Collected data entries:

+---+

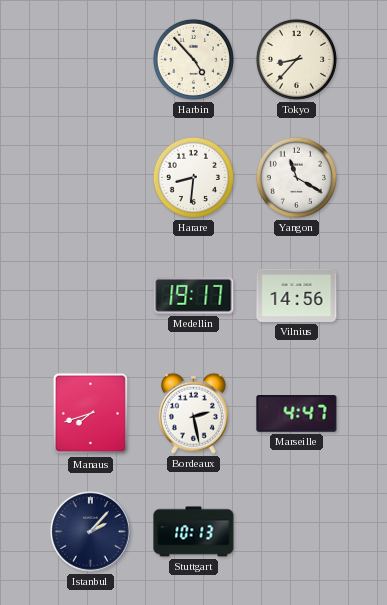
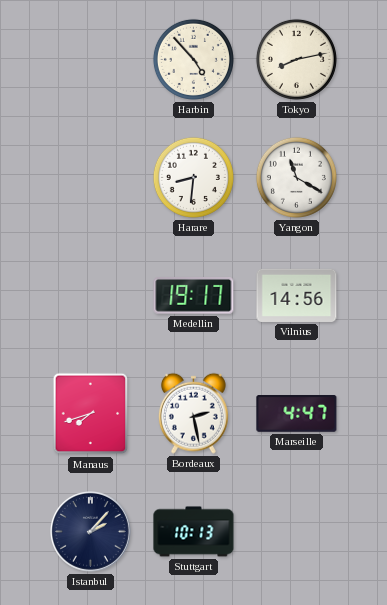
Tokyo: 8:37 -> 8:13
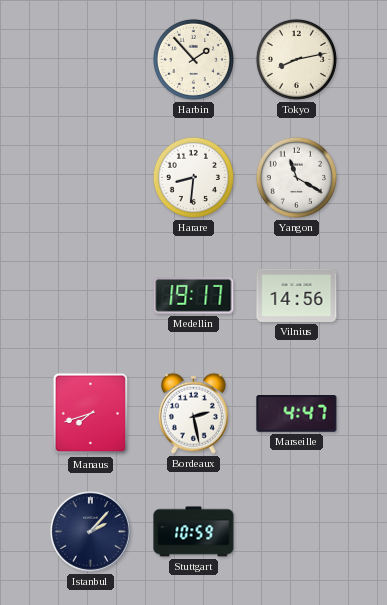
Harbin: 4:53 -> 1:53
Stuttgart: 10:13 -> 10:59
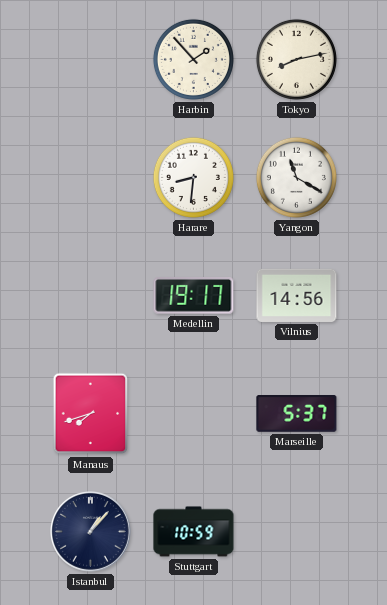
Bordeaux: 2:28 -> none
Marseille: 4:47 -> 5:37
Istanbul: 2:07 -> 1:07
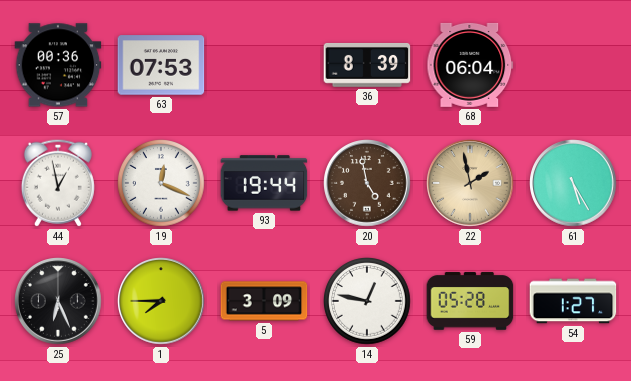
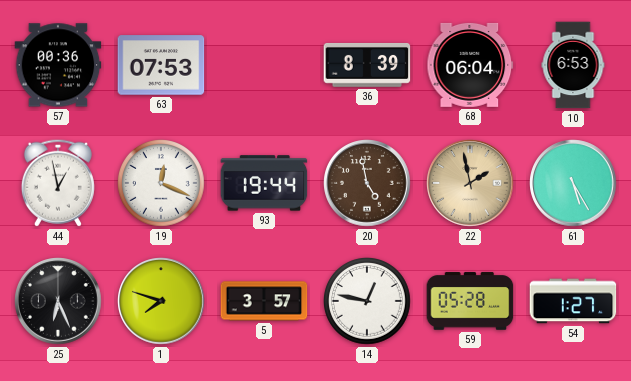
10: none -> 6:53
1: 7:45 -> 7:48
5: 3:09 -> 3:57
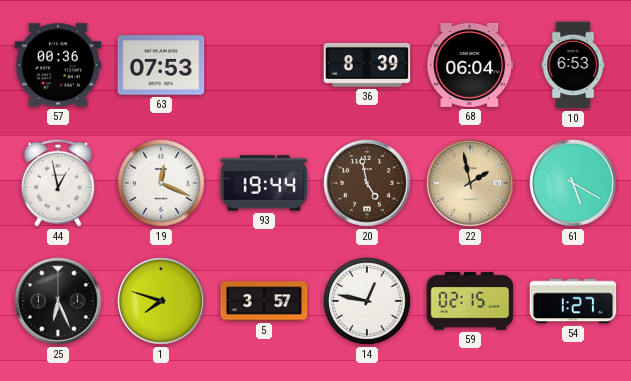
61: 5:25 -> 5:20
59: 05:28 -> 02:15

+---+

**What you need to do**
Copy the lines above word for word, leaving out the pictures.

**Response to this exercise**
Tokyo: 8:37 -> 8:13
Harbin: 4:53 -> 1:53
Stuttgart: 10:13 -> 10:59
Bordeaux: 2:28 -> none
Marseille: 4:47 -> 5:37
Istanbul: 2:07 -> 1:07
10: none -> 6:53
1: 7:45 -> 7:48
5: 3:09 -> 3:57
61: 5:25 -> 5:20
59: 05:28 -> 02:15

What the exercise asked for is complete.